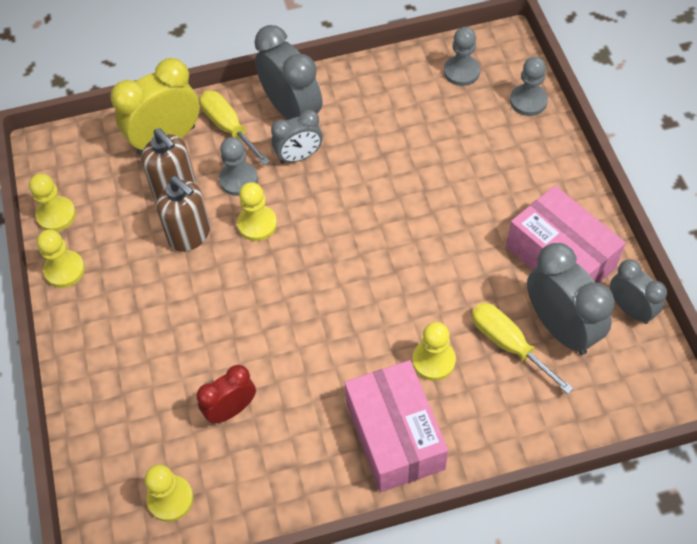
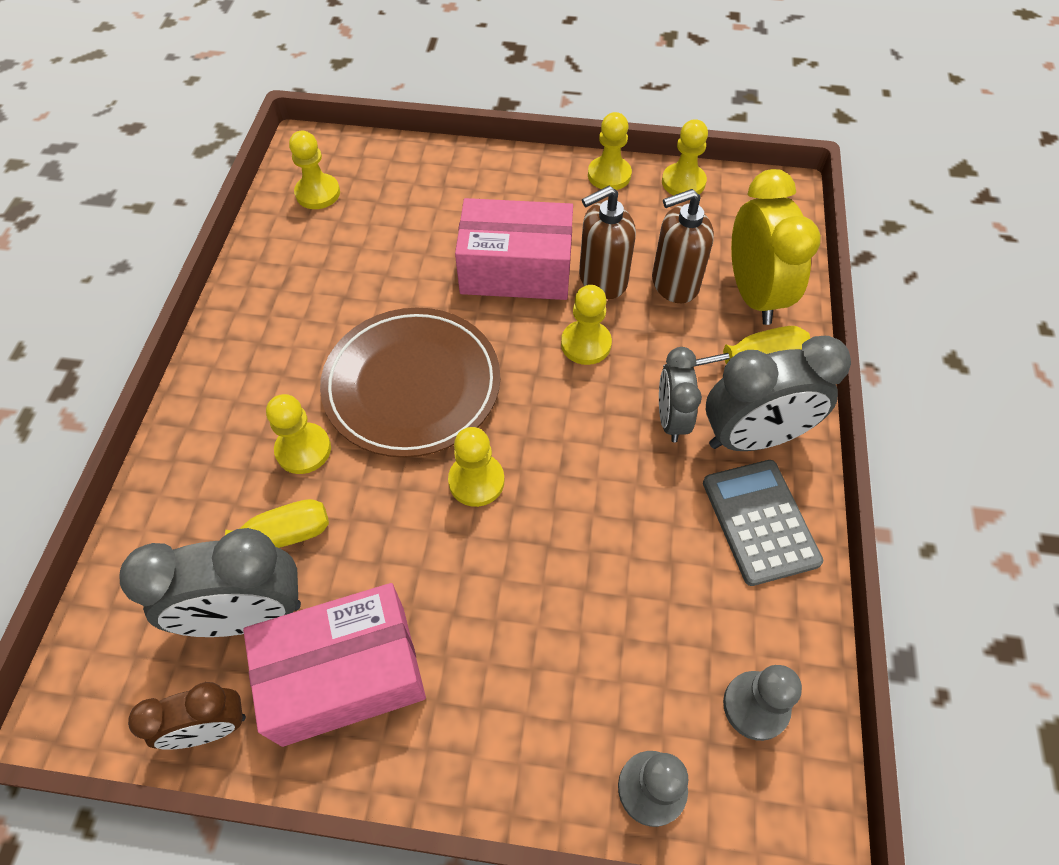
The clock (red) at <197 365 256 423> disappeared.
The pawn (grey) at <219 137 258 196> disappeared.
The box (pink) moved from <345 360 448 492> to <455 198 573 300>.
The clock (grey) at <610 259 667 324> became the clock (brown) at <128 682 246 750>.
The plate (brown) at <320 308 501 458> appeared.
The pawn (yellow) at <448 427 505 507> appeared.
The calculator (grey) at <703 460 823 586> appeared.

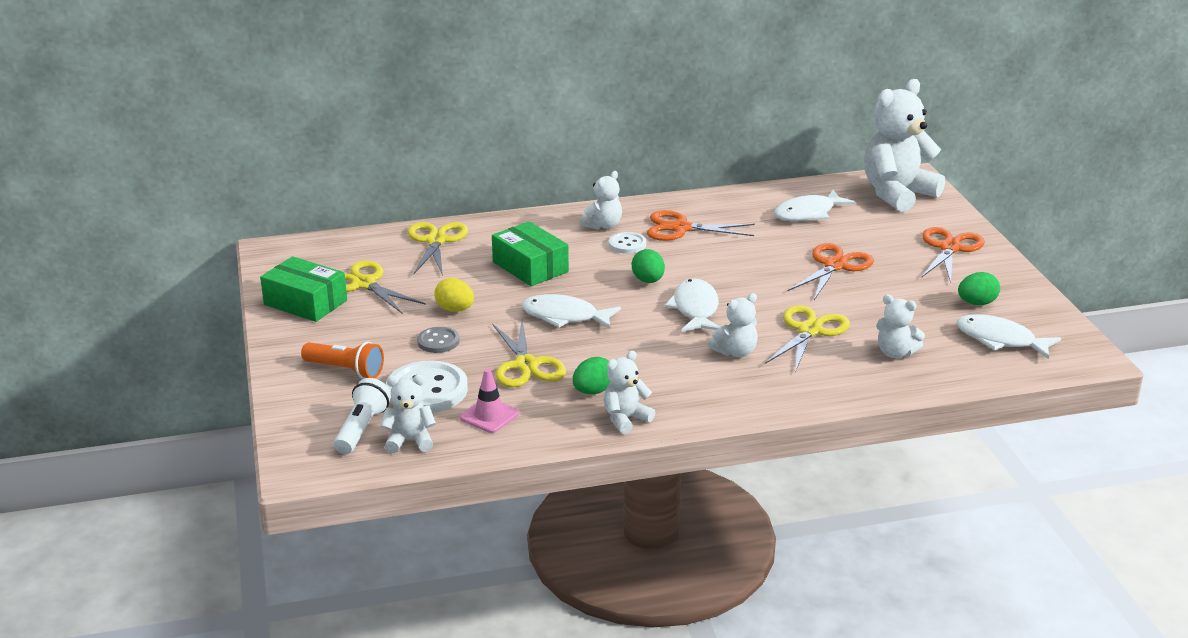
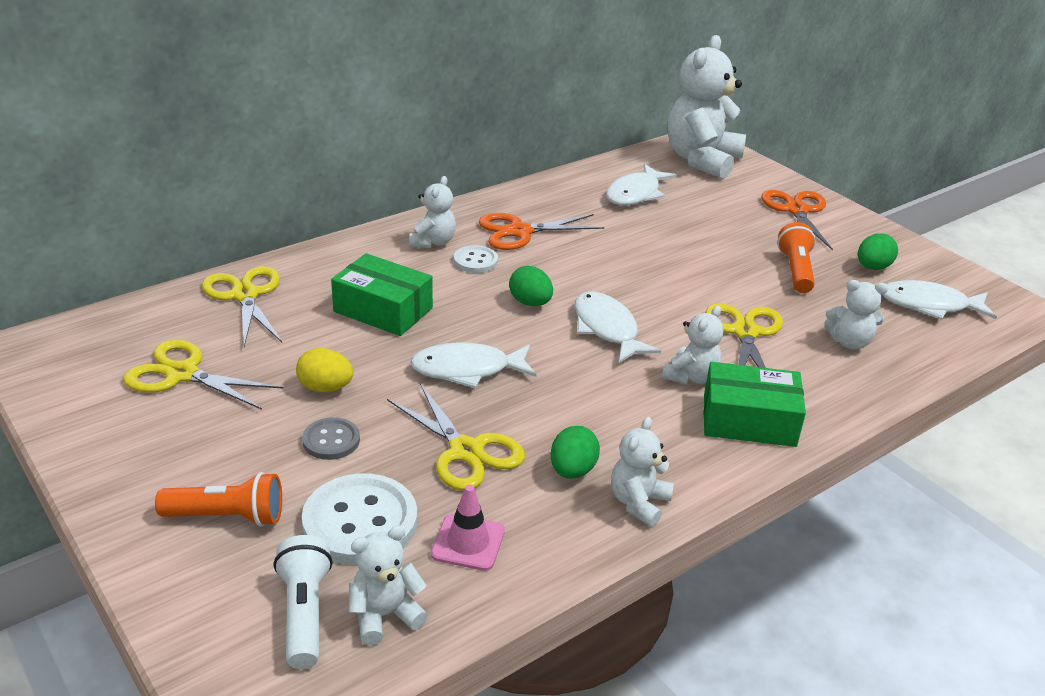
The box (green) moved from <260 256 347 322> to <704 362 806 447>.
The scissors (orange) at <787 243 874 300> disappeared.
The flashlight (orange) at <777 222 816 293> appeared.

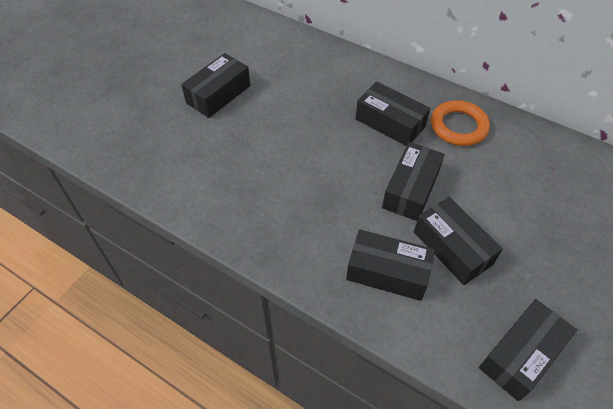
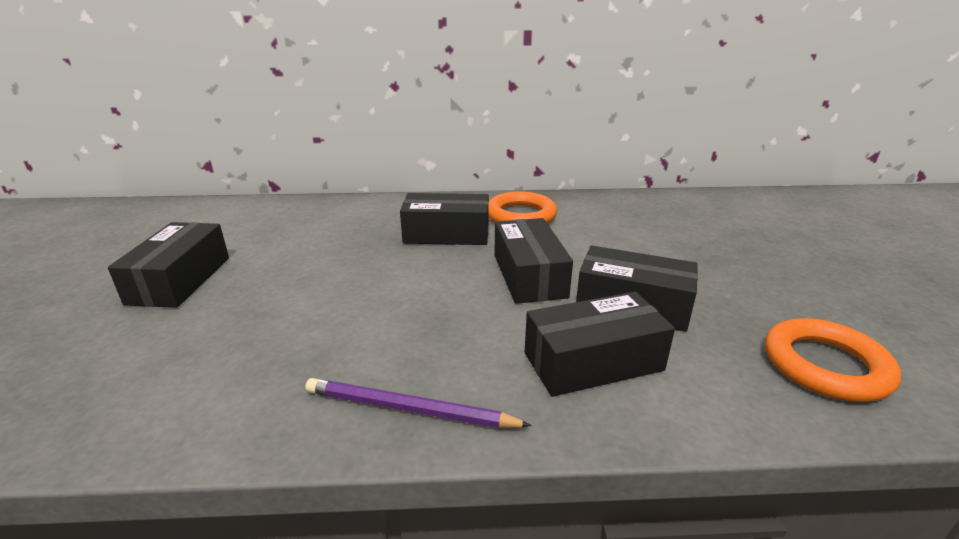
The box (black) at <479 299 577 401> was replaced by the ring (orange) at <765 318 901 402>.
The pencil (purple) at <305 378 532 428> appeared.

.....

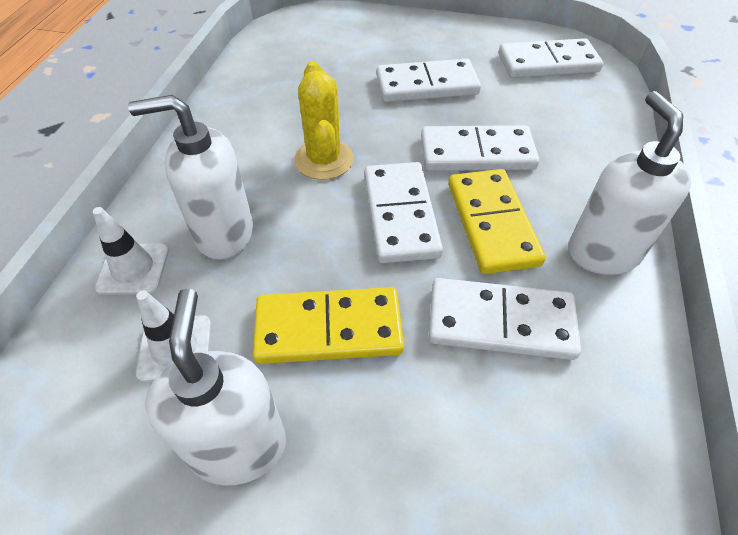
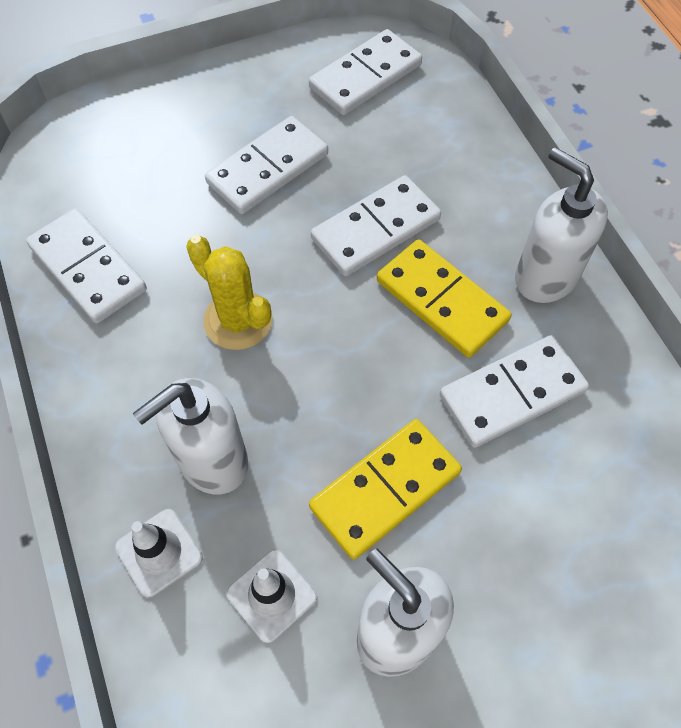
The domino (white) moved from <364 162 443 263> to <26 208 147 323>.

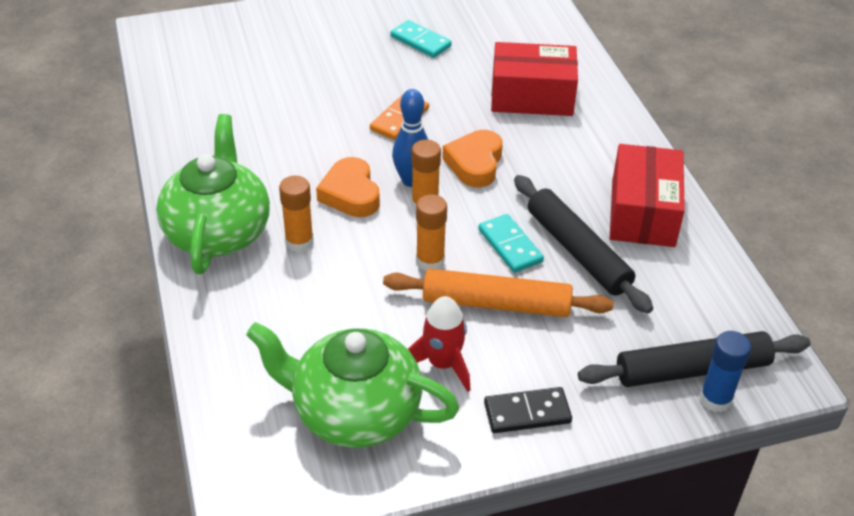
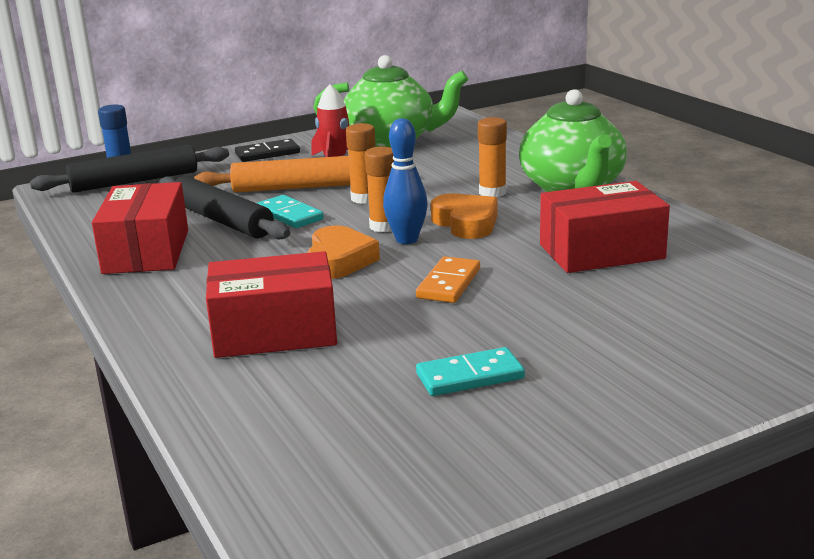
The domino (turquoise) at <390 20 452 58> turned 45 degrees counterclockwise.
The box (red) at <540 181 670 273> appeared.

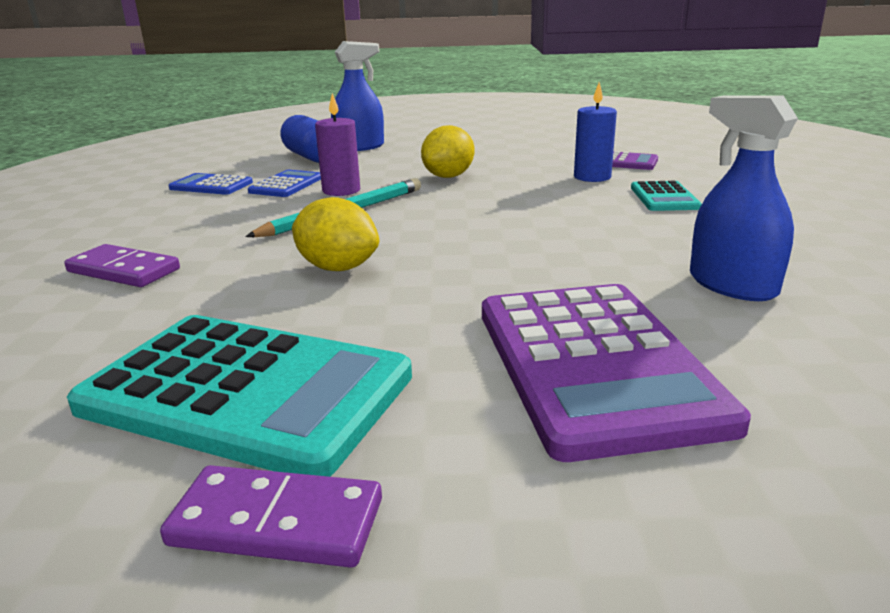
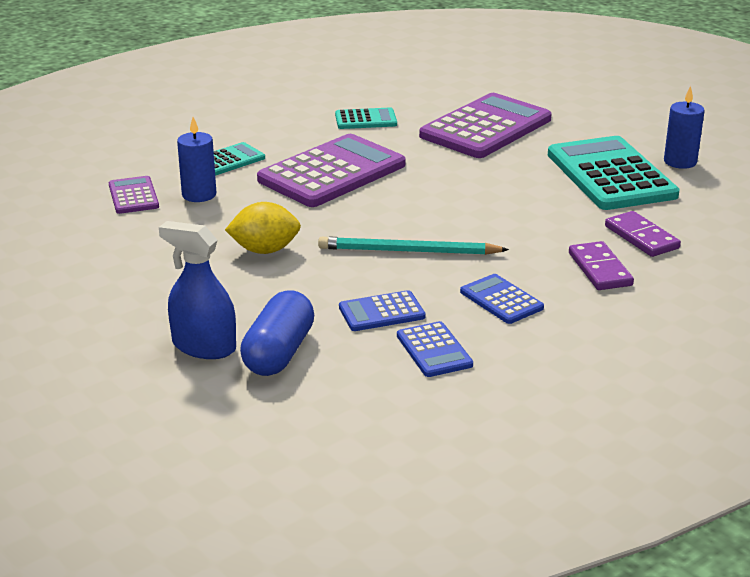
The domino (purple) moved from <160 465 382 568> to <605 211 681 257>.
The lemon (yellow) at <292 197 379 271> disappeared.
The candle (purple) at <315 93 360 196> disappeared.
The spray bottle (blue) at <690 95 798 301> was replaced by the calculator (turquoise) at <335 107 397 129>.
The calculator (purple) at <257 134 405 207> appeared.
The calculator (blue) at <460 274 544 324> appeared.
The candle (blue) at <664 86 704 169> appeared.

.....

DIRECTIONS >> Reproduce all lines from the records above that include the word "brown".

EXPECTED OUTPUT >>
The clock (grey) at <610 259 667 324> became the clock (brown) at <128 682 246 750>.
The plate (brown) at <320 308 501 458> appeared.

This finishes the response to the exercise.